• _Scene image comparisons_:

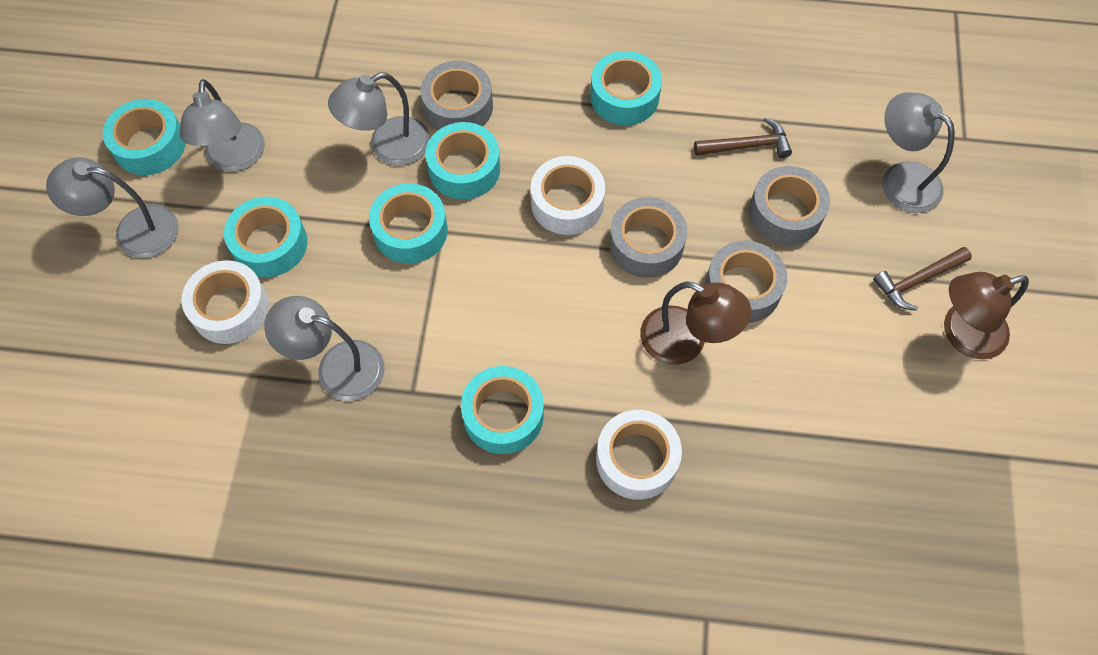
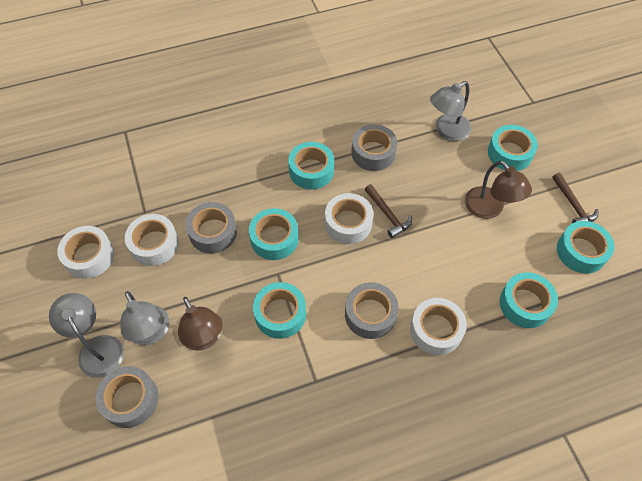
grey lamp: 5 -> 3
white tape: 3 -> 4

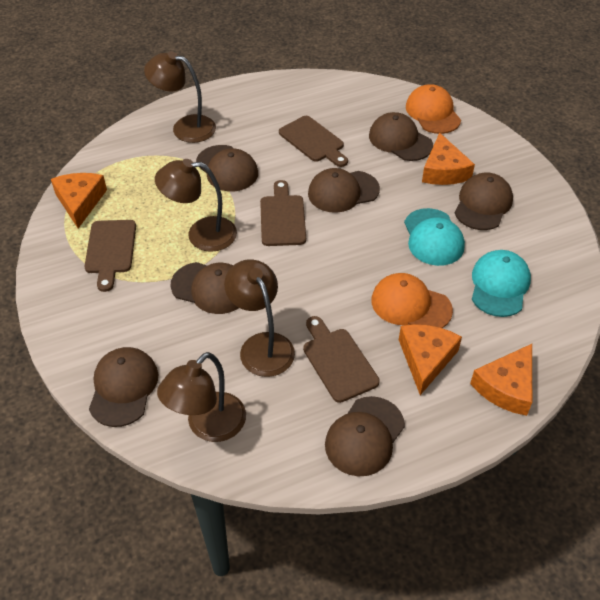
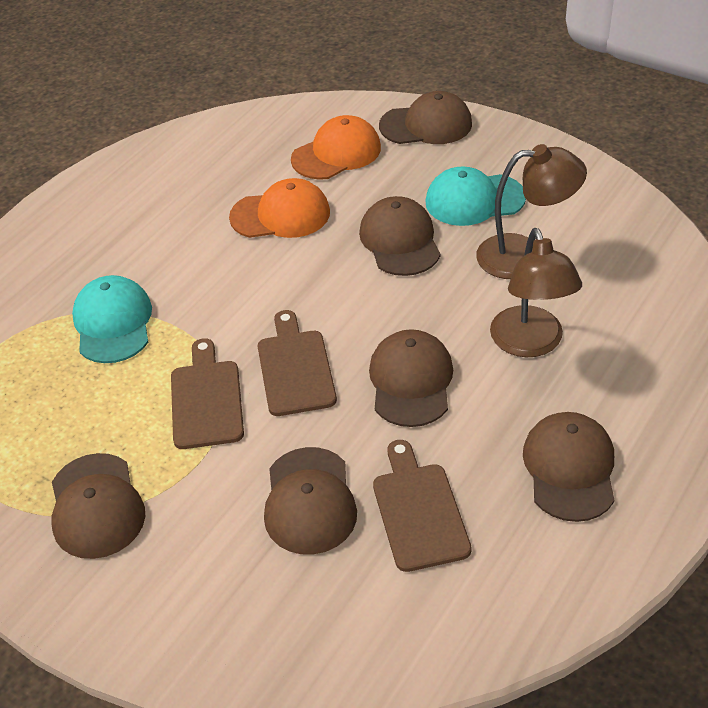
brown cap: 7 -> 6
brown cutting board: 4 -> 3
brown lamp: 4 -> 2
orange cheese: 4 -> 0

• _What to produce_:
Should there be pictures in the data, leave them out and return the rest exactly.

• _Reply_:
grey lamp: 5 -> 3
white tape: 3 -> 4

brown cap: 7 -> 6
brown cutting board: 4 -> 3
brown lamp: 4 -> 2
orange cheese: 4 -> 0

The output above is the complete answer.